What follows is a set of entries. Give them again exactly, without the pictures.
BEGIN
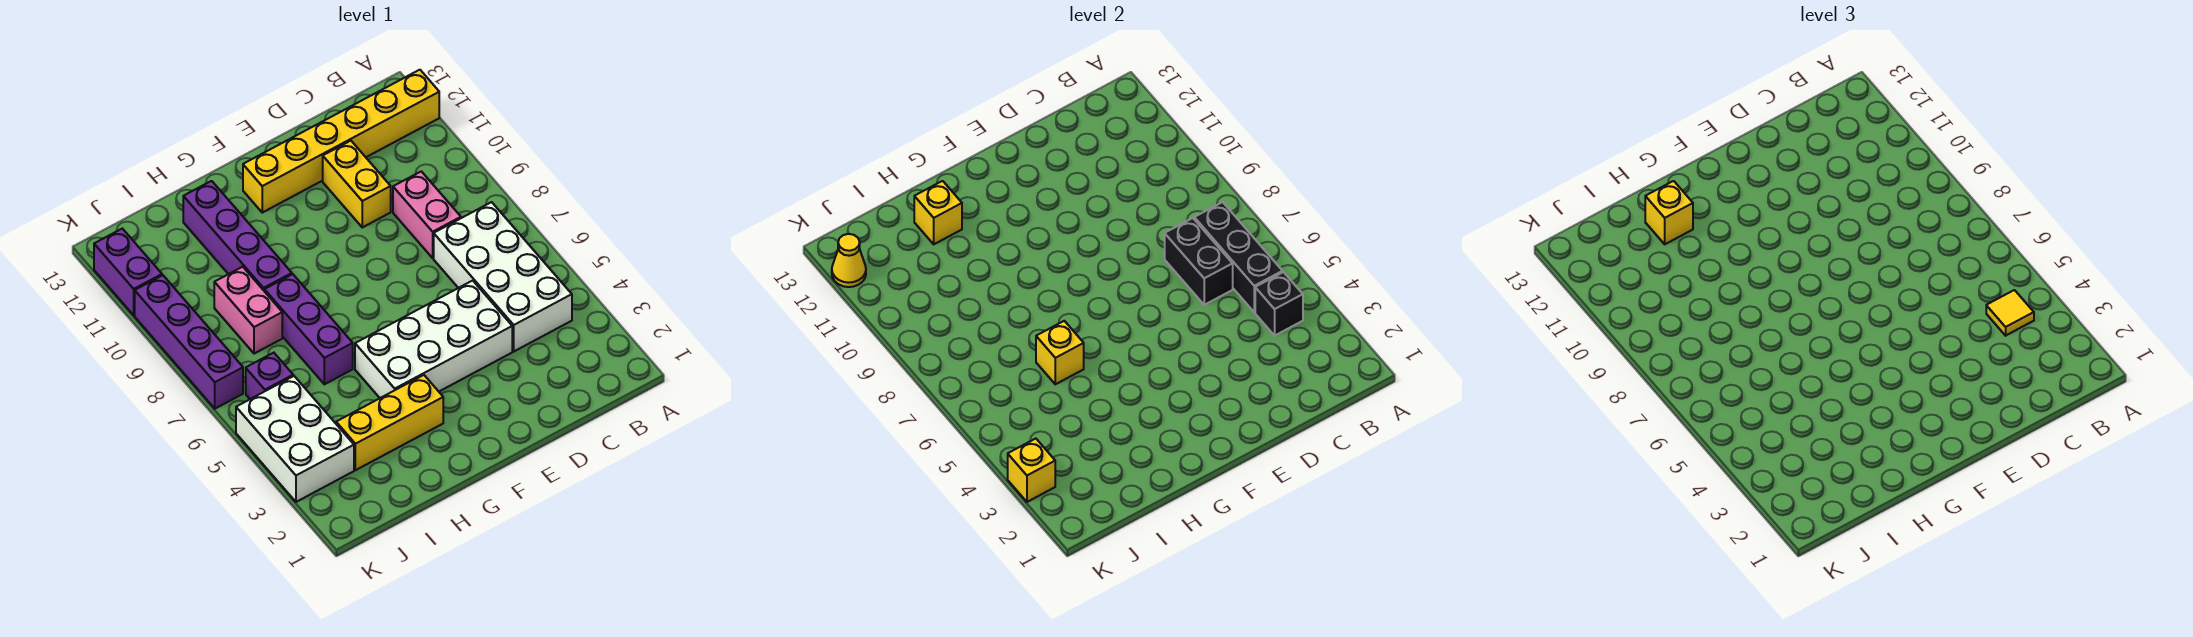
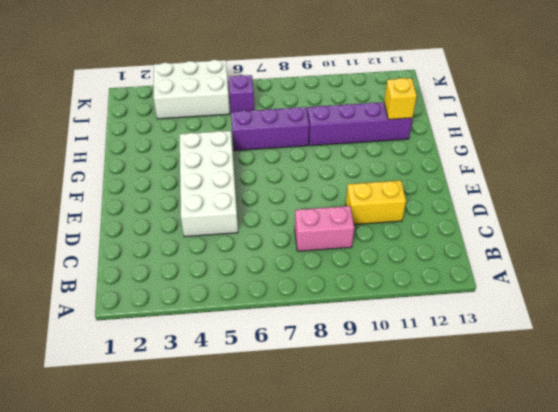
none -> yellow brick A12:F12 level 1
none -> white brick B4:C7 level 1
none -> yellow brick G3:I3 level 1

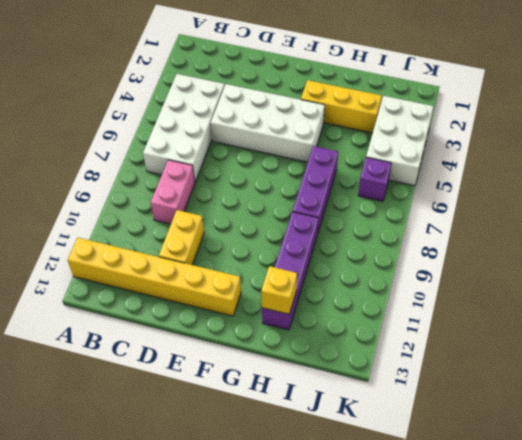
none -> pink brick I8:I9 level 1
none -> purple brick K7:K10 level 1
none -> purple brick K11:K12 level 1

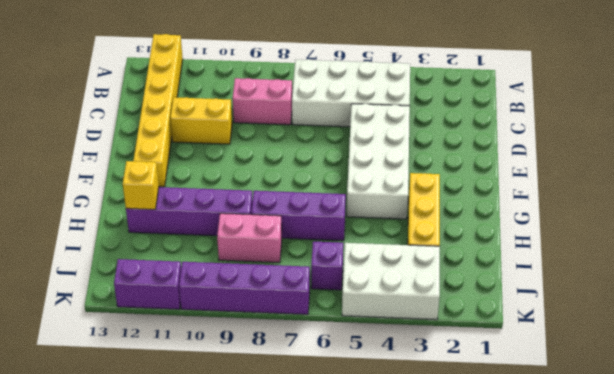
none -> black brick B4 level 2
none -> black brick B5:B7 level 2
none -> black brick C6:C7 level 2

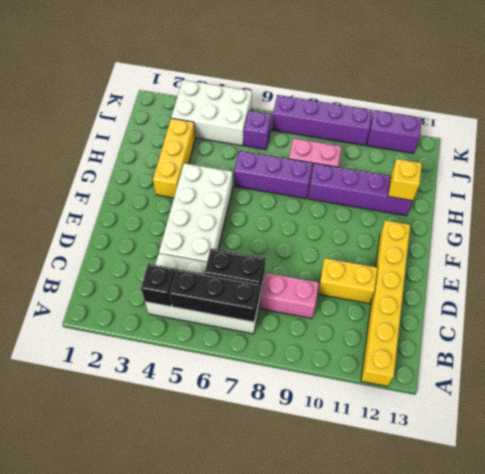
none -> yellow brick H6 level 2
none -> yellow brick K3 level 2
none -> yellow cone K12 level 2

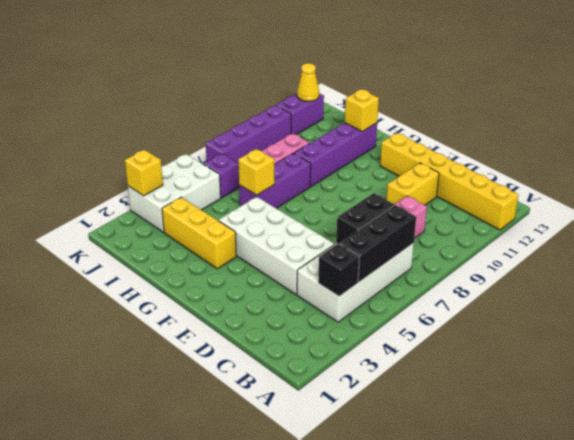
none -> yellow tile B4 level 3
none -> yellow brick H12 level 3

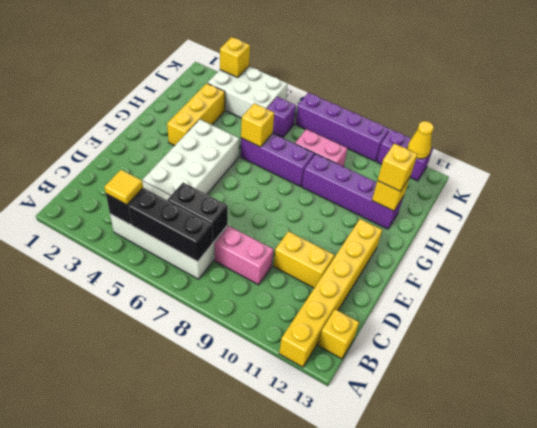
yellow brick B13 level 1 -> none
END
SOLUTION TO THIS EXERCISE →
none -> yellow brick A12:F12 level 1
none -> white brick B4:C7 level 1
none -> yellow brick G3:I3 level 1

none -> pink brick I8:I9 level 1
none -> purple brick K7:K10 level 1
none -> purple brick K11:K12 level 1

none -> black brick B4 level 2
none -> black brick B5:B7 level 2
none -> black brick C6:C7 level 2

none -> yellow brick H6 level 2
none -> yellow brick K3 level 2
none -> yellow cone K12 level 2

none -> yellow tile B4 level 3
none -> yellow brick H12 level 3

yellow brick B13 level 1 -> none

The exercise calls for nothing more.